══ RECORD SET ══

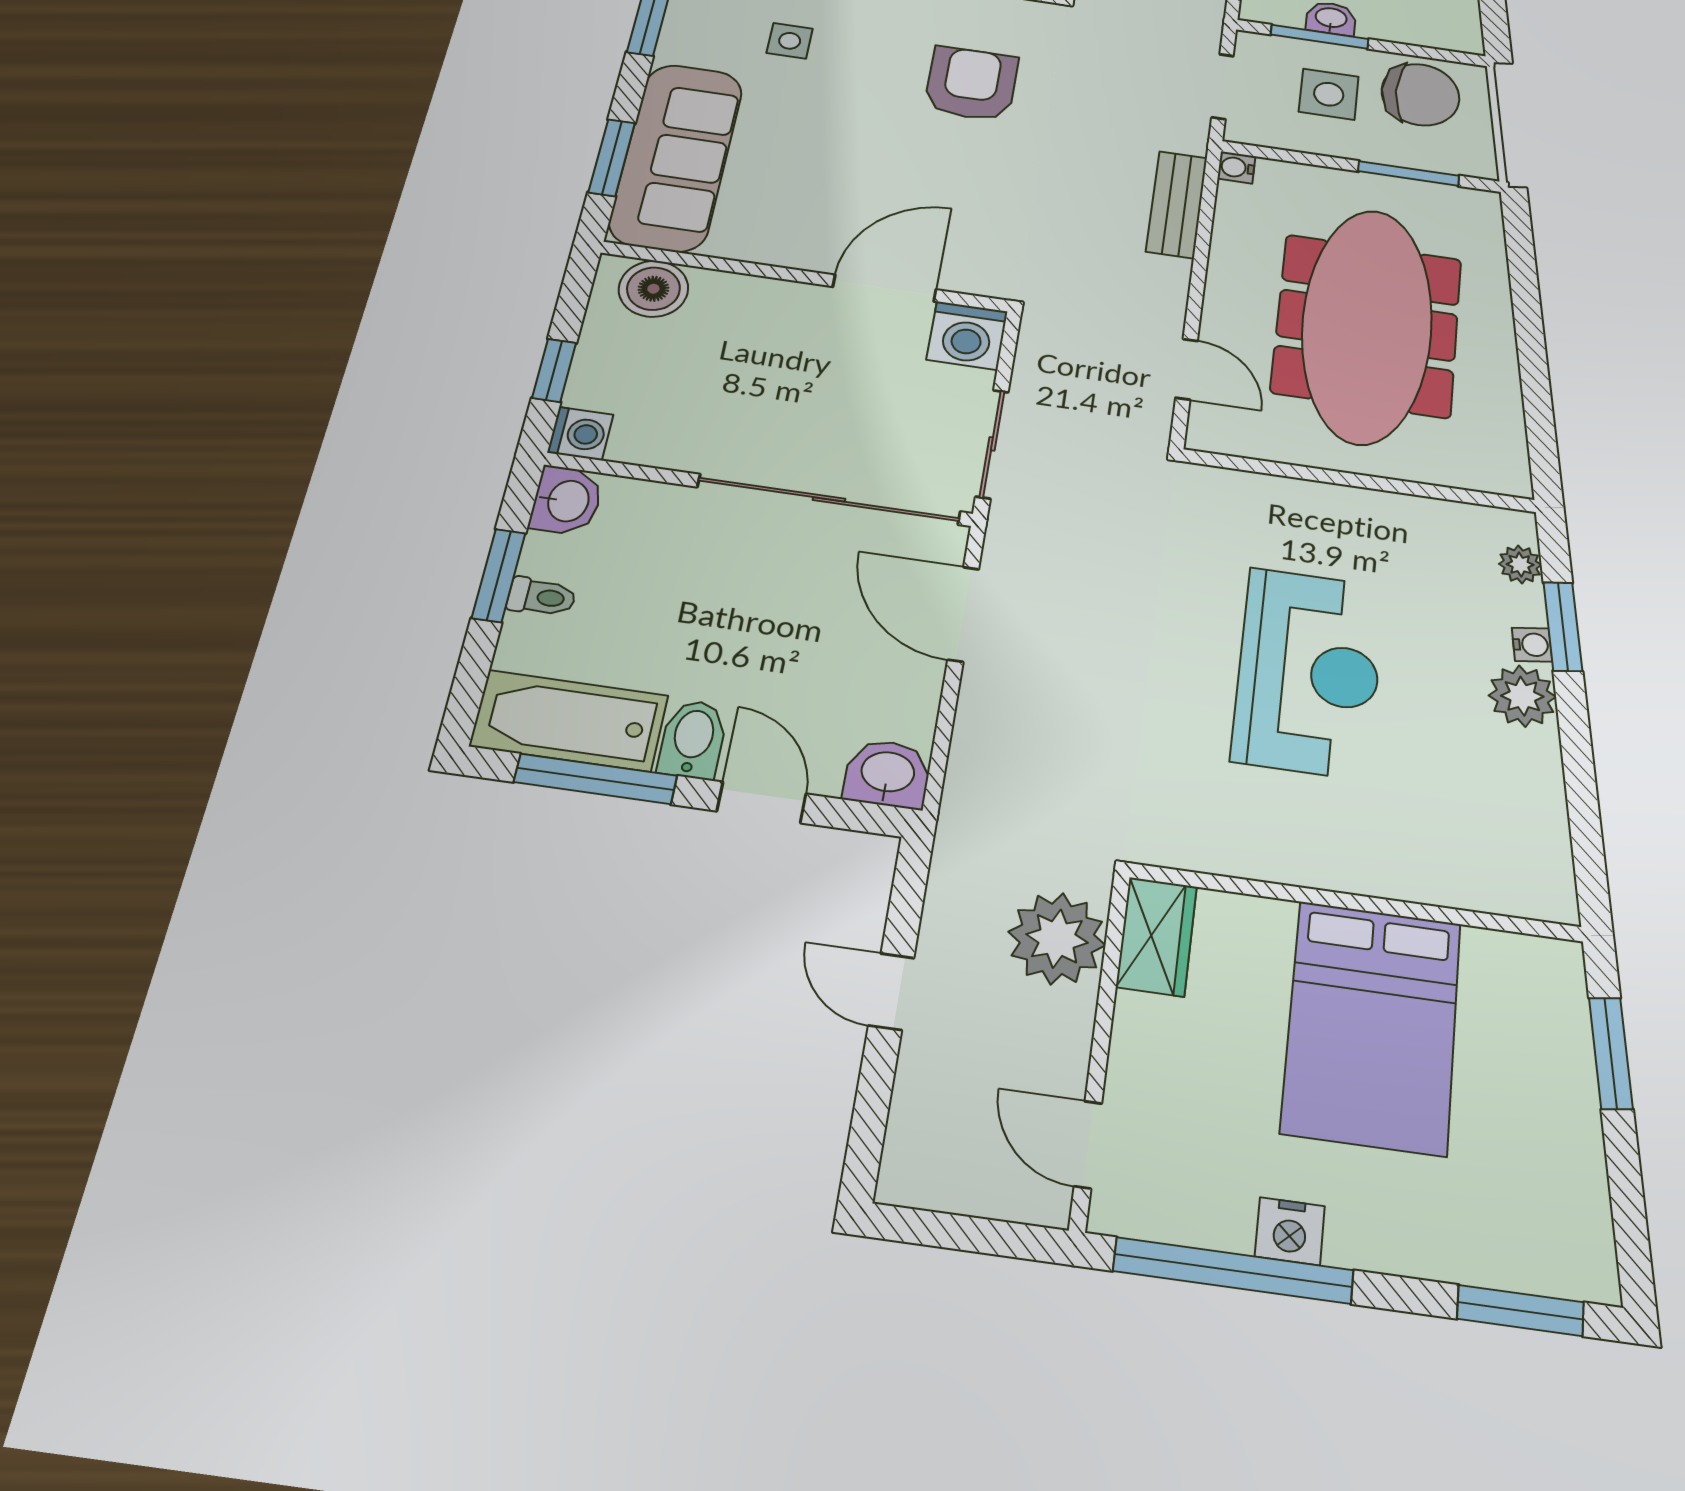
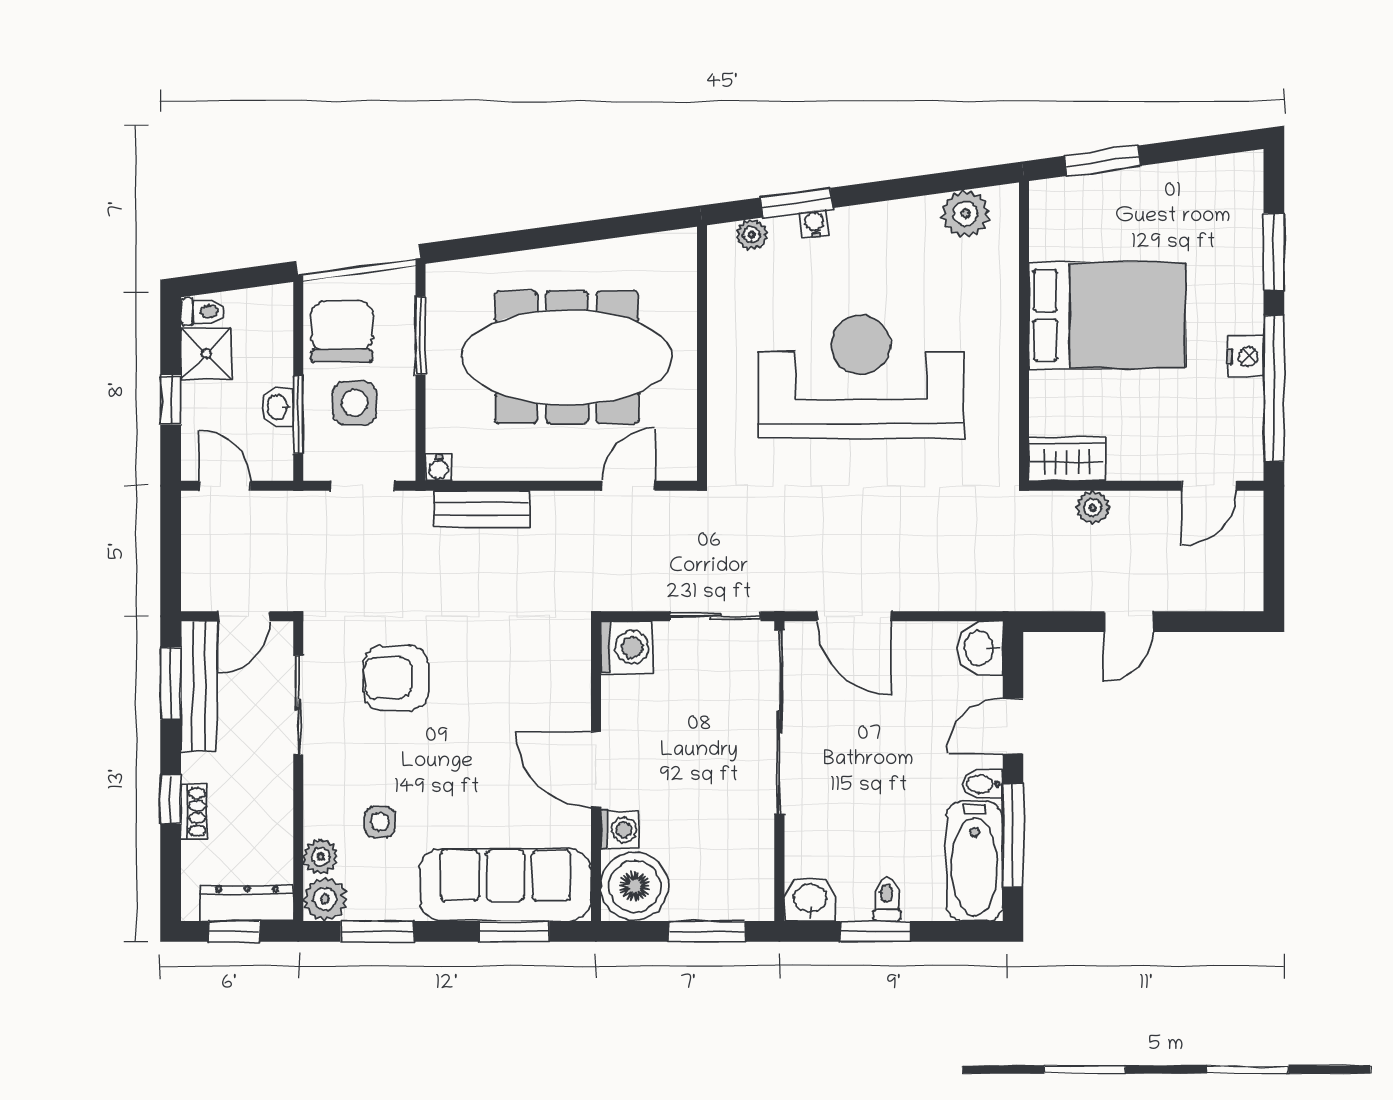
door: (884, 288) -> (596, 769), moved
boiler: (653, 289) -> (635, 886), width x1.37, depth x1.37
window: (554, 370) -> (707, 931), width x1.50
washing machine: (580, 434) -> (620, 830), moved, turned 90
door: (963, 614) -> (854, 616), hinge flipped
reception desk: (1309, 672) -> (861, 377), width x1.36, depth x1.30
plant: (1522, 696) -> (965, 214), moved
bidet: (693, 739) -> (982, 784), width x0.72, depth x0.74
plant: (1057, 939) -> (1093, 508), width x0.53, depth x0.53
window: (1520, 1311) -> (1274, 252), moved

═══

§ TASK STATEMENT: The data above must be given again in full and unaltered, minus its images.

§ RESPONSE:
door: (884, 288) -> (596, 769), moved
boiler: (653, 289) -> (635, 886), width x1.37, depth x1.37
window: (554, 370) -> (707, 931), width x1.50
washing machine: (580, 434) -> (620, 830), moved, turned 90
door: (963, 614) -> (854, 616), hinge flipped
reception desk: (1309, 672) -> (861, 377), width x1.36, depth x1.30
plant: (1522, 696) -> (965, 214), moved
bidet: (693, 739) -> (982, 784), width x0.72, depth x0.74
plant: (1057, 939) -> (1093, 508), width x0.53, depth x0.53
window: (1520, 1311) -> (1274, 252), moved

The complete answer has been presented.